*** PROVIDED ENTRIES

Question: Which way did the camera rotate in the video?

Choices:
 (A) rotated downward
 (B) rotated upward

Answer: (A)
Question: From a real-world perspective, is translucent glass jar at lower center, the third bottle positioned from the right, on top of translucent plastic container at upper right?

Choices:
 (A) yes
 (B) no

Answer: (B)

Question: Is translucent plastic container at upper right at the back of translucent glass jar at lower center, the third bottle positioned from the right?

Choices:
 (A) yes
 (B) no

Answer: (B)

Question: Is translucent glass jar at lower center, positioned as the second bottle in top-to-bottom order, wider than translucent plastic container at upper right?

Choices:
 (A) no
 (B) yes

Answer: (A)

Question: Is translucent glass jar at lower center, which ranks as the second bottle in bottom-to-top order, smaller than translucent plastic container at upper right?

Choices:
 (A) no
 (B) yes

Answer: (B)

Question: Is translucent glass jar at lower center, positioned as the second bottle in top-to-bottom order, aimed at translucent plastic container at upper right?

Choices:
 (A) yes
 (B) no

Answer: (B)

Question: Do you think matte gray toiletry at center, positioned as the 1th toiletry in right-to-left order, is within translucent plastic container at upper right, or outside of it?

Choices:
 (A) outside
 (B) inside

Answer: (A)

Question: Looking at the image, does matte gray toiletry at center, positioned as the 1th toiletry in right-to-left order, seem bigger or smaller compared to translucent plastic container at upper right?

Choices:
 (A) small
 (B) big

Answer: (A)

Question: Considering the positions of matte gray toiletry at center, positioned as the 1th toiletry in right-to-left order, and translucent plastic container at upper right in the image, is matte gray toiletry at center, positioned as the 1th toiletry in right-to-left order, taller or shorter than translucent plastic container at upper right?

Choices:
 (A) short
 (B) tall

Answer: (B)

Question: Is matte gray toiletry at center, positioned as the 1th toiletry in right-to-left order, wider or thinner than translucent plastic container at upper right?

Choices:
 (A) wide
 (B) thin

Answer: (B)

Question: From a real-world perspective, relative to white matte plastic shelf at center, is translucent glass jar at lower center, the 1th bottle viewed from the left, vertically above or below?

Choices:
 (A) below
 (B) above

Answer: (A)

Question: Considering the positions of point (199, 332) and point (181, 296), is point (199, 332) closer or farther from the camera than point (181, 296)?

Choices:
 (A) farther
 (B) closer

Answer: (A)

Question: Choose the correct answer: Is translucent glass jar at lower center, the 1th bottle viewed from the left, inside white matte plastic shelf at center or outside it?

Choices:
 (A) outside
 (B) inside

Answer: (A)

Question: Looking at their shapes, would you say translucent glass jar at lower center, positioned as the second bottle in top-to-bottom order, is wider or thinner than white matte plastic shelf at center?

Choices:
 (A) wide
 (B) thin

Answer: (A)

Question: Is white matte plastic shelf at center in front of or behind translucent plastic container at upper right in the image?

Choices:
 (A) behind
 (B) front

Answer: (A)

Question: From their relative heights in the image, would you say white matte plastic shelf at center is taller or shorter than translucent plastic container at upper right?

******

# YOUR TASK
Please edit the lines above so that every "translucent plastic container" reads "clear plastic container", leaving everything else unchanged.

# OUTPUT OF THE TASK
Question: Which way did the camera rotate in the video?

Choices:
 (A) rotated downward
 (B) rotated upward

Answer: (A)
Question: From a real-world perspective, is translucent glass jar at lower center, the third bottle positioned from the right, on top of clear plastic container at upper right?

Choices:
 (A) yes
 (B) no

Answer: (B)

Question: Is clear plastic container at upper right at the back of translucent glass jar at lower center, the third bottle positioned from the right?

Choices:
 (A) yes
 (B) no

Answer: (B)

Question: Is translucent glass jar at lower center, positioned as the second bottle in top-to-bottom order, wider than clear plastic container at upper right?

Choices:
 (A) no
 (B) yes

Answer: (A)

Question: Is translucent glass jar at lower center, which ranks as the second bottle in bottom-to-top order, smaller than clear plastic container at upper right?

Choices:
 (A) no
 (B) yes

Answer: (B)

Question: Is translucent glass jar at lower center, positioned as the second bottle in top-to-bottom order, aimed at clear plastic container at upper right?

Choices:
 (A) yes
 (B) no

Answer: (B)

Question: Do you think matte gray toiletry at center, positioned as the 1th toiletry in right-to-left order, is within clear plastic container at upper right, or outside of it?

Choices:
 (A) outside
 (B) inside

Answer: (A)

Question: Looking at the image, does matte gray toiletry at center, positioned as the 1th toiletry in right-to-left order, seem bigger or smaller compared to clear plastic container at upper right?

Choices:
 (A) small
 (B) big

Answer: (A)

Question: Considering the positions of matte gray toiletry at center, positioned as the 1th toiletry in right-to-left order, and clear plastic container at upper right in the image, is matte gray toiletry at center, positioned as the 1th toiletry in right-to-left order, taller or shorter than clear plastic container at upper right?

Choices:
 (A) short
 (B) tall

Answer: (B)

Question: Is matte gray toiletry at center, positioned as the 1th toiletry in right-to-left order, wider or thinner than clear plastic container at upper right?

Choices:
 (A) wide
 (B) thin

Answer: (B)

Question: From a real-world perspective, relative to white matte plastic shelf at center, is translucent glass jar at lower center, the 1th bottle viewed from the left, vertically above or below?

Choices:
 (A) below
 (B) above

Answer: (A)

Question: Considering the positions of point (199, 332) and point (181, 296), is point (199, 332) closer or farther from the camera than point (181, 296)?

Choices:
 (A) farther
 (B) closer

Answer: (A)

Question: Choose the correct answer: Is translucent glass jar at lower center, the 1th bottle viewed from the left, inside white matte plastic shelf at center or outside it?

Choices:
 (A) outside
 (B) inside

Answer: (A)

Question: Looking at their shapes, would you say translucent glass jar at lower center, positioned as the second bottle in top-to-bottom order, is wider or thinner than white matte plastic shelf at center?

Choices:
 (A) wide
 (B) thin

Answer: (A)

Question: Is white matte plastic shelf at center in front of or behind clear plastic container at upper right in the image?

Choices:
 (A) behind
 (B) front

Answer: (A)

Question: From their relative heights in the image, would you say white matte plastic shelf at center is taller or shorter than clear plastic container at upper right?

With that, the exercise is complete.